Aim of the exercise – Each line below must be reproduced exactly as it stands. Pictures stay out of the copy.

Information supplied –
• • • • •
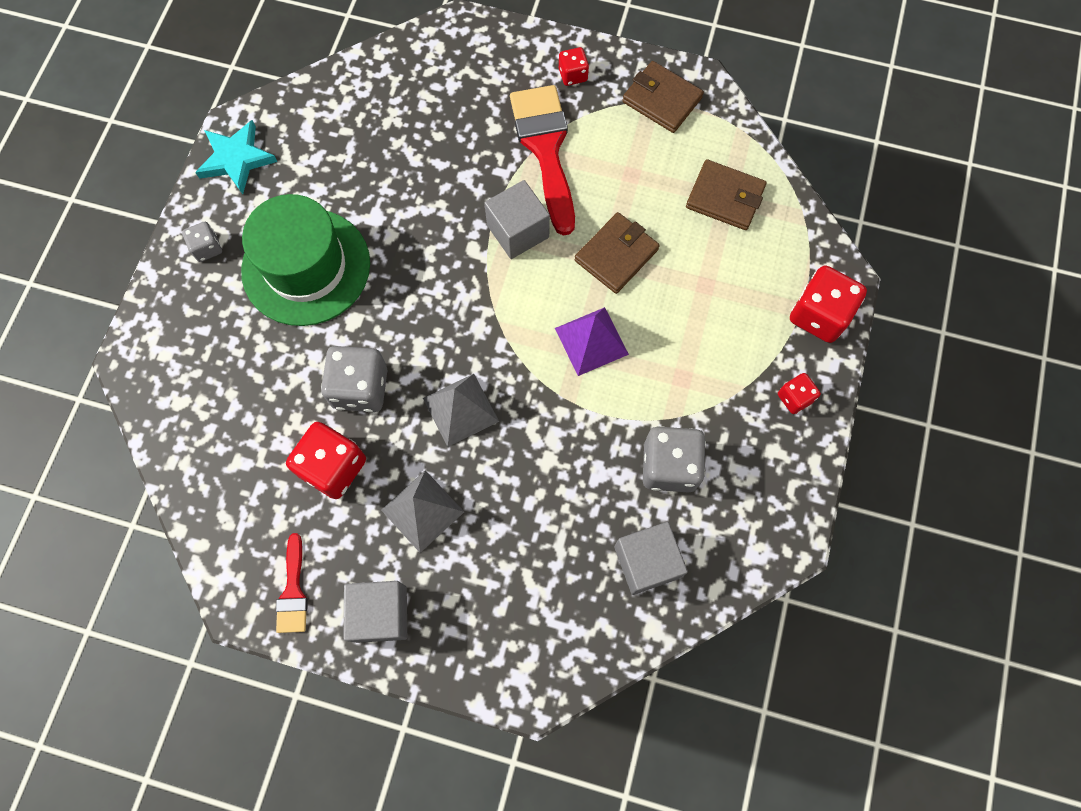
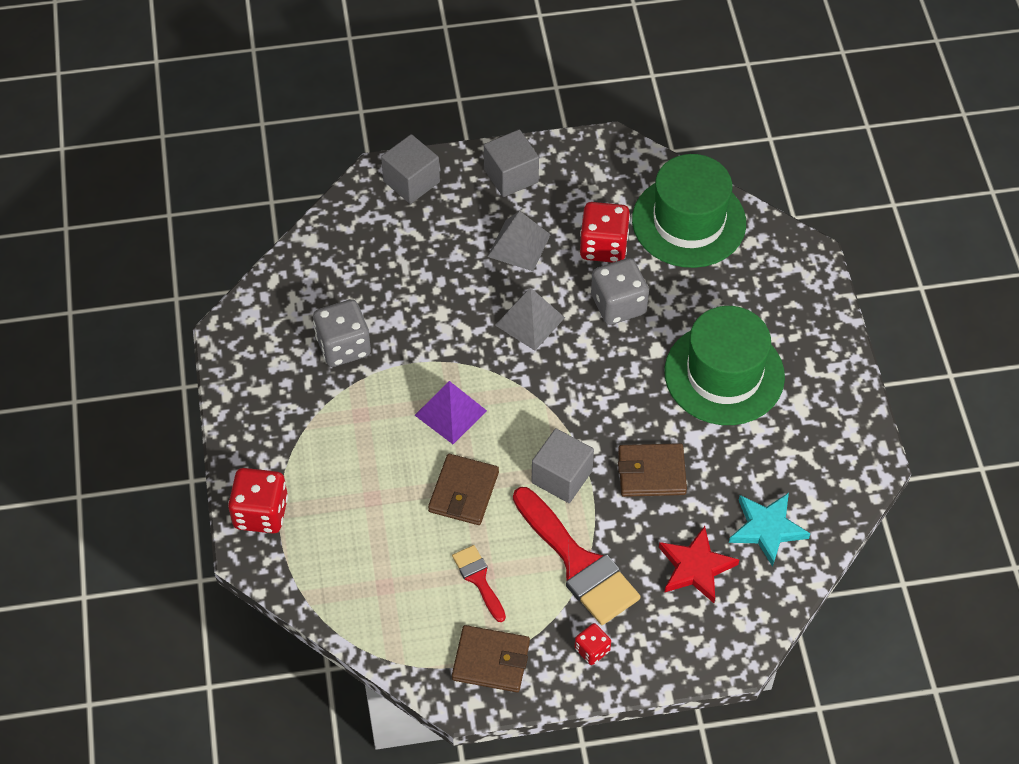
camera: 155 degrees right, 15 degrees down
(207, 248) = (816, 355): grey dice -> none
(225, 457) = (689, 221): none -> green hat
(236, 159) = (849, 436): turquoise star -> turquoise star (767, 529)
(293, 591) = (581, 165): red brush -> red brush (479, 579)
(447, 104) = (695, 567): none -> red star
(646, 562) = (333, 277): grey cube -> grey cube (411, 181)
(725, 198) = (387, 586): brown wallet -> brown wallet (651, 472)
(794, 398) = (259, 436): red dice -> none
• • • • •
Result for this task –
camera: 155 degrees right, 15 degrees down
(207, 248) = (816, 355): grey dice -> none
(225, 457) = (689, 221): none -> green hat
(236, 159) = (849, 436): turquoise star -> turquoise star (767, 529)
(293, 591) = (581, 165): red brush -> red brush (479, 579)
(447, 104) = (695, 567): none -> red star
(646, 562) = (333, 277): grey cube -> grey cube (411, 181)
(725, 198) = (387, 586): brown wallet -> brown wallet (651, 472)
(794, 398) = (259, 436): red dice -> none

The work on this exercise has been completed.